→ BRIEF: Restate exactly, and only, the lines from the one with "STEPPER3 pin IN3: D7 -> D4" through the end of the data, with both of those end lines kept. Drop any pictures.

*** Block opens ***

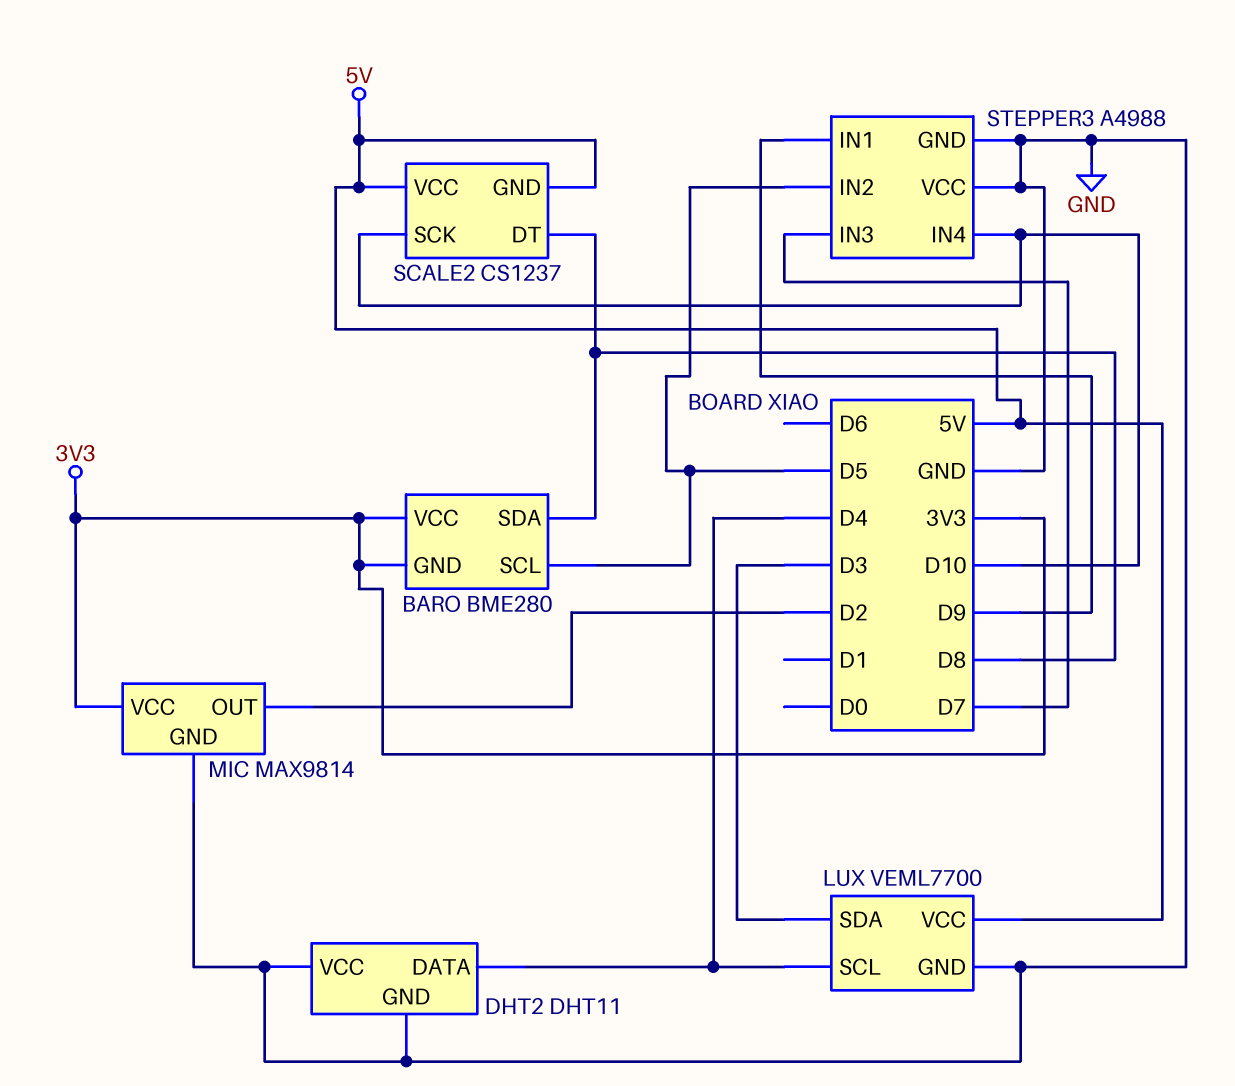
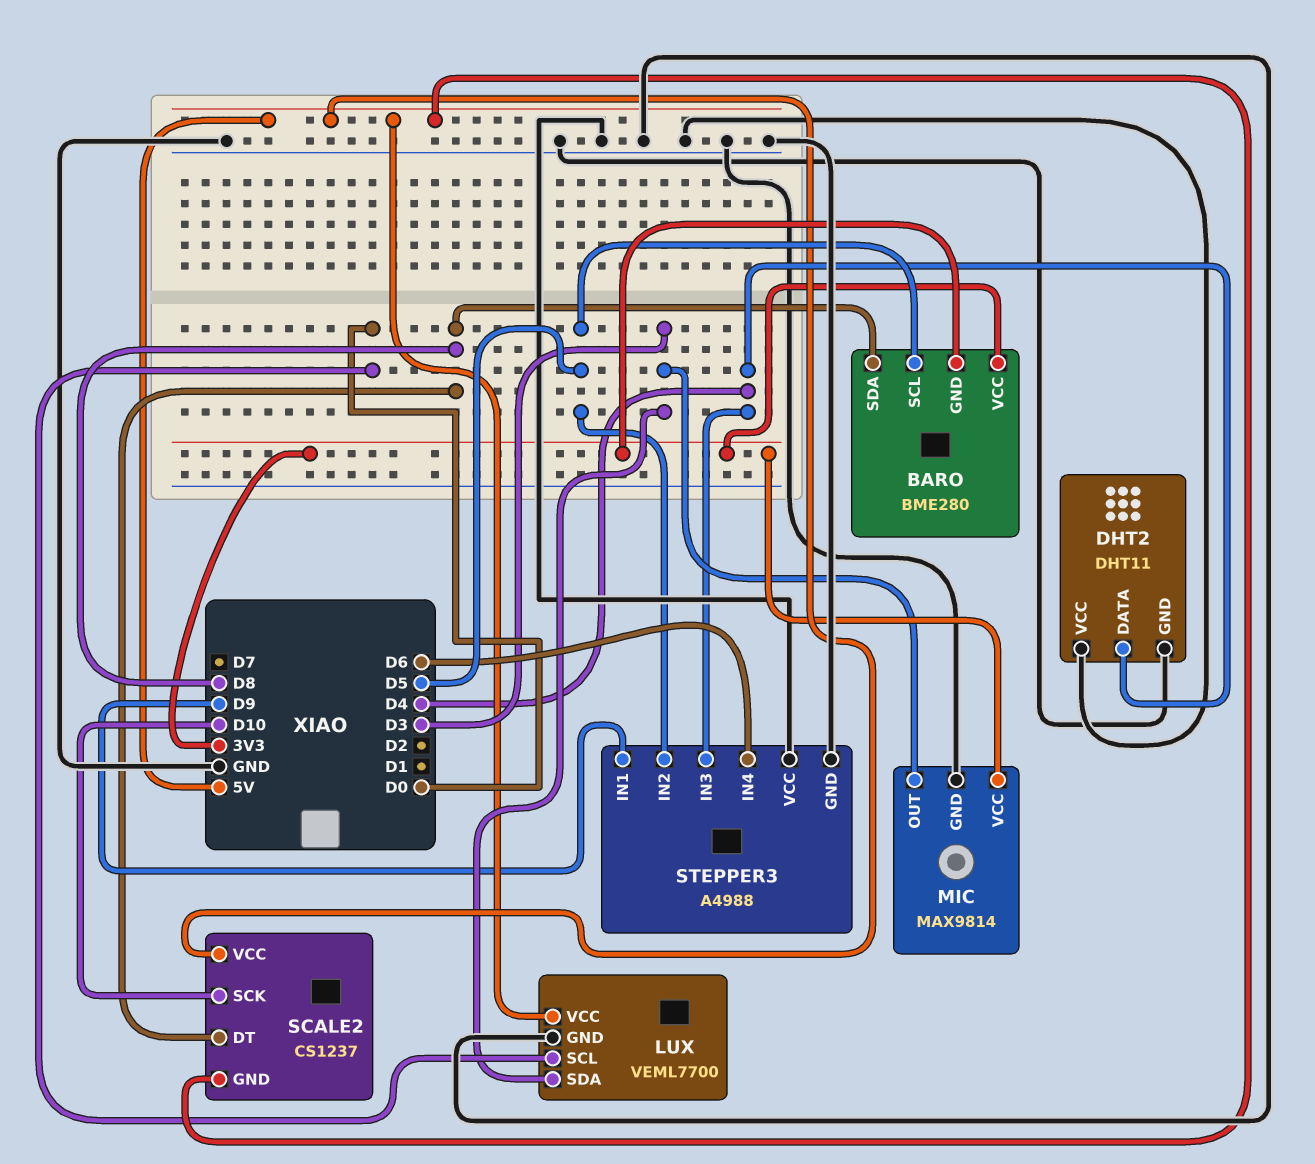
LUX pin SCL: D4 -> D0
MIC pin OUT: D2 -> D3
STEPPER3 pin IN3: D7 -> D4
STEPPER3 pin IN4: D10 -> D6

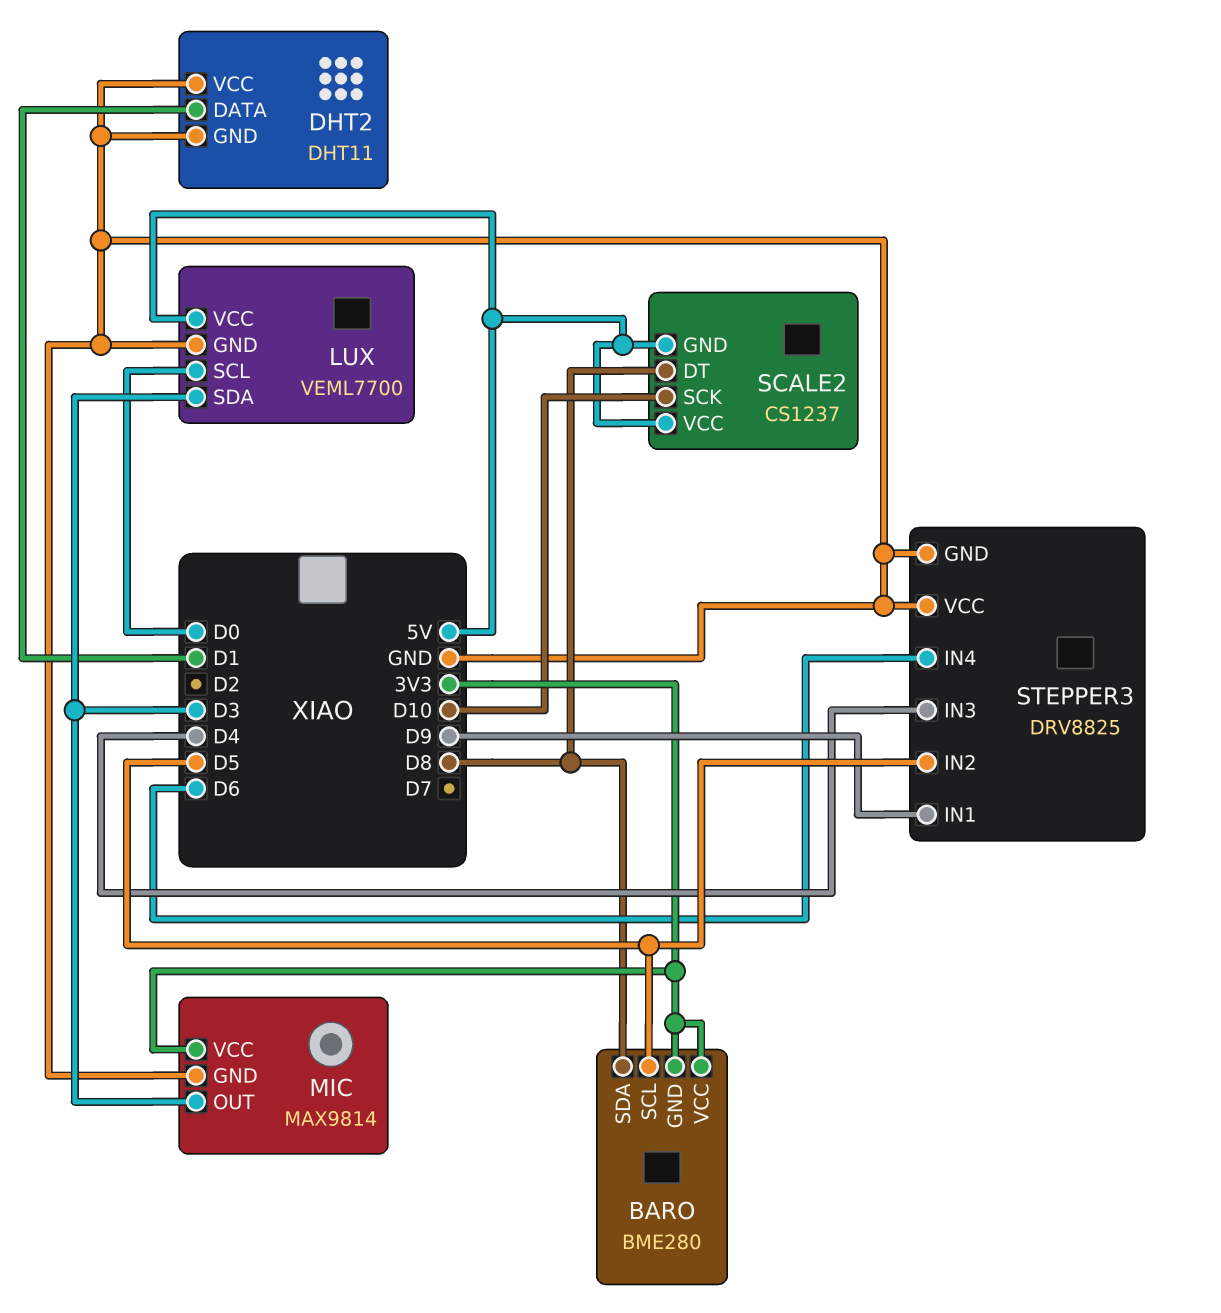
DHT2 pin DATA: D4 -> D1
STEPPER3: A4988 -> DRV8825

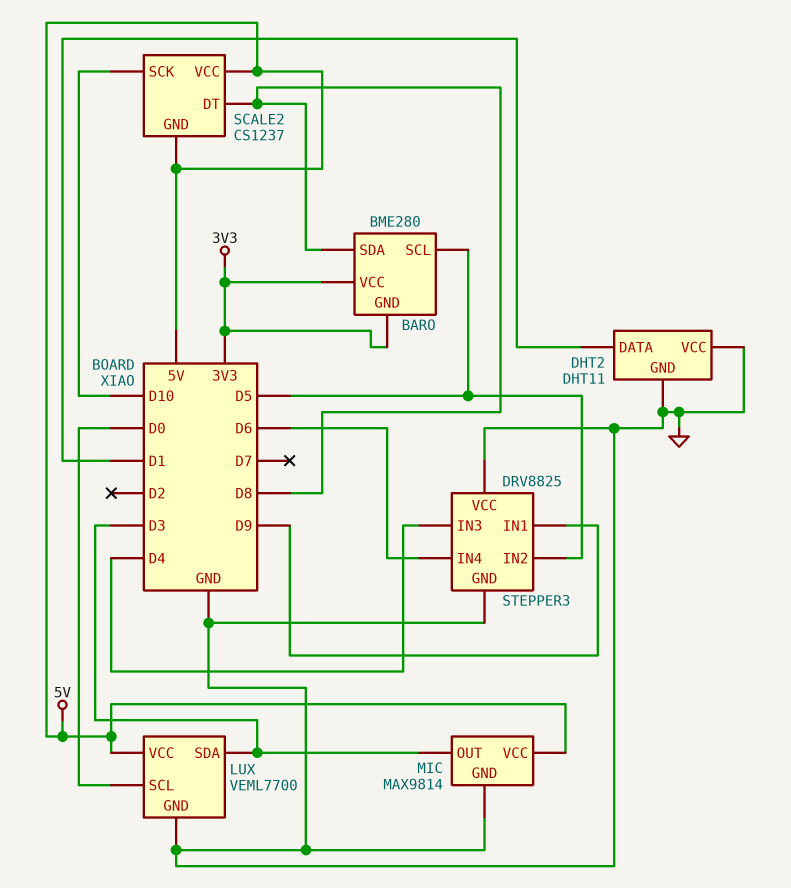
MIC pin VCC: 3V3 -> 5V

*** Block closes ***

→ EXPECTED ANSWER:
STEPPER3 pin IN3: D7 -> D4
STEPPER3 pin IN4: D10 -> D6

DHT2 pin DATA: D4 -> D1
STEPPER3: A4988 -> DRV8825

MIC pin VCC: 3V3 -> 5V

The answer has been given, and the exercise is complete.